* Work to be completed: Repeat every line of the data exactly, but not the pictures.

* Given information:

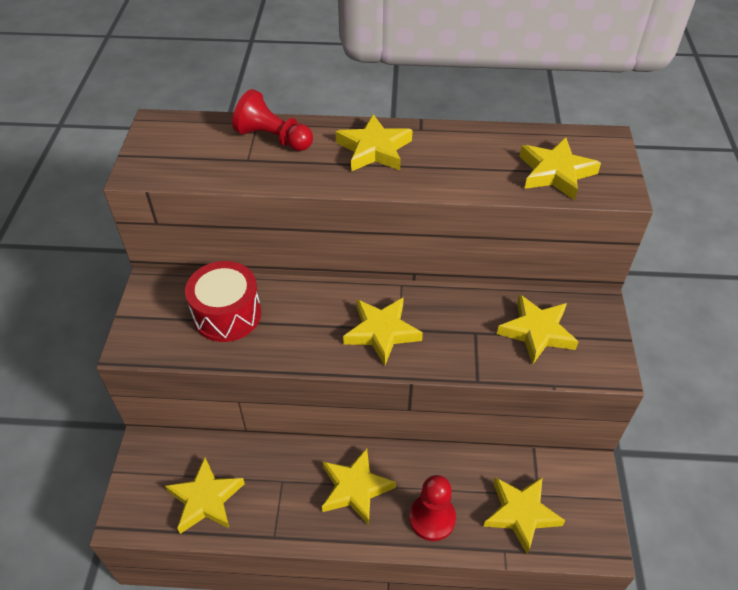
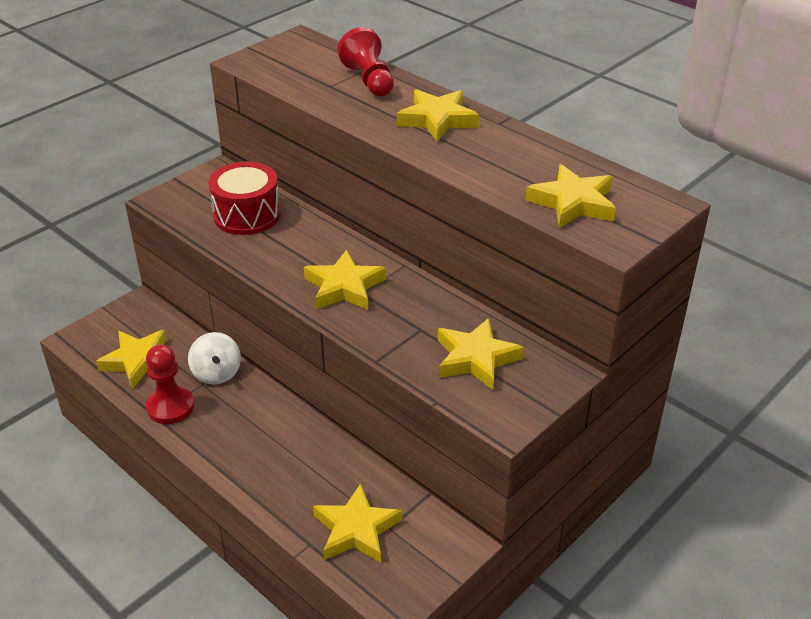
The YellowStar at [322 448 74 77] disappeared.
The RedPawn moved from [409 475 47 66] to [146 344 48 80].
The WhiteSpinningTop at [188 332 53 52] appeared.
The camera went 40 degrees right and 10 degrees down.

* Task result:
The YellowStar at [322 448 74 77] disappeared.
The RedPawn moved from [409 475 47 66] to [146 344 48 80].
The WhiteSpinningTop at [188 332 53 52] appeared.
The camera went 40 degrees right and 10 degrees down.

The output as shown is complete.